**Description of the task:** Please give back word for word the lines of the material below between the line containing "purple headphones: 2 -> 1" and the line containing "orange mouse: 10 -> 9", inclusive.

**Raw data:**
------------------------------

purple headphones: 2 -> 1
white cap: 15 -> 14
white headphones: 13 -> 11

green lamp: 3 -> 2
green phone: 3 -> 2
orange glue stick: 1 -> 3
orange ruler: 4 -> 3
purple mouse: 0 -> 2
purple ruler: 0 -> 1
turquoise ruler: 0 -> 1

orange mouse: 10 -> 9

------------------------------

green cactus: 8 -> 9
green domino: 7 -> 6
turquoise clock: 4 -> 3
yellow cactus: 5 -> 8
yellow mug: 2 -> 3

------------------------------

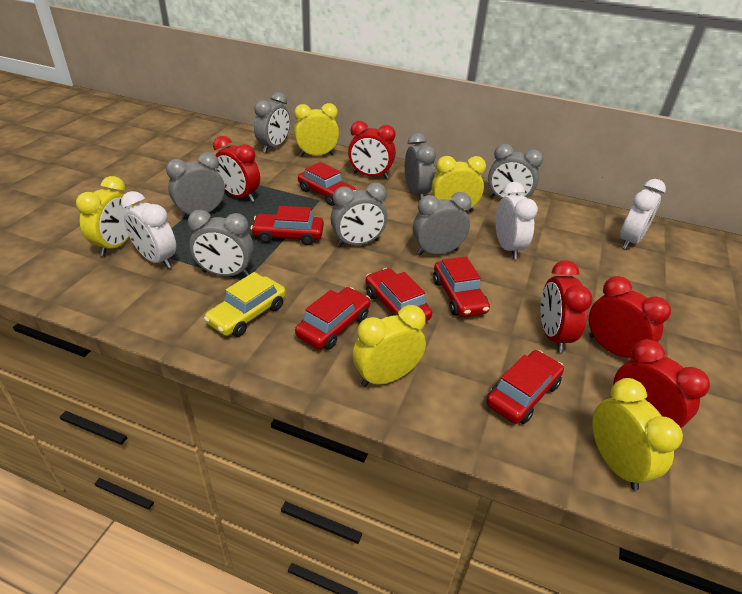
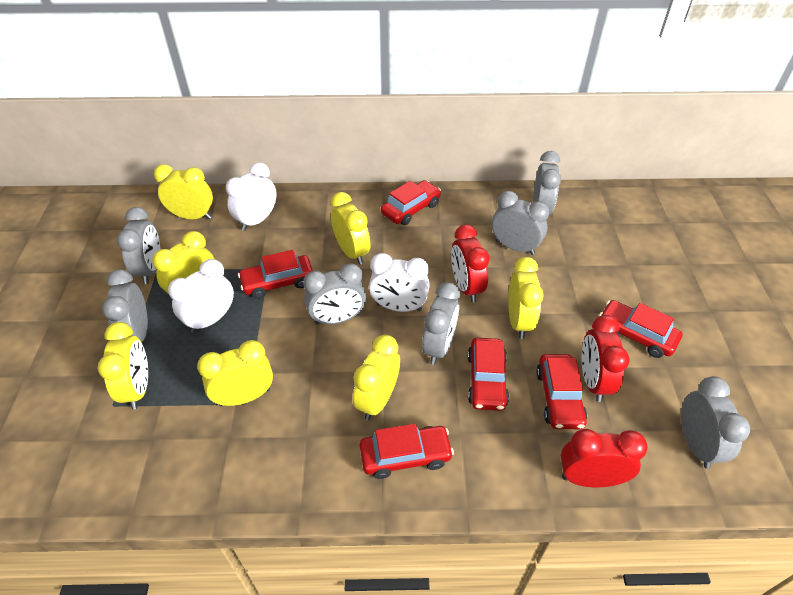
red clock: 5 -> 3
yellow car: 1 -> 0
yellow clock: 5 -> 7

------------------------------

**Exercise output:**
purple headphones: 2 -> 1
white cap: 15 -> 14
white headphones: 13 -> 11

green lamp: 3 -> 2
green phone: 3 -> 2
orange glue stick: 1 -> 3
orange ruler: 4 -> 3
purple mouse: 0 -> 2
purple ruler: 0 -> 1
turquoise ruler: 0 -> 1

orange mouse: 10 -> 9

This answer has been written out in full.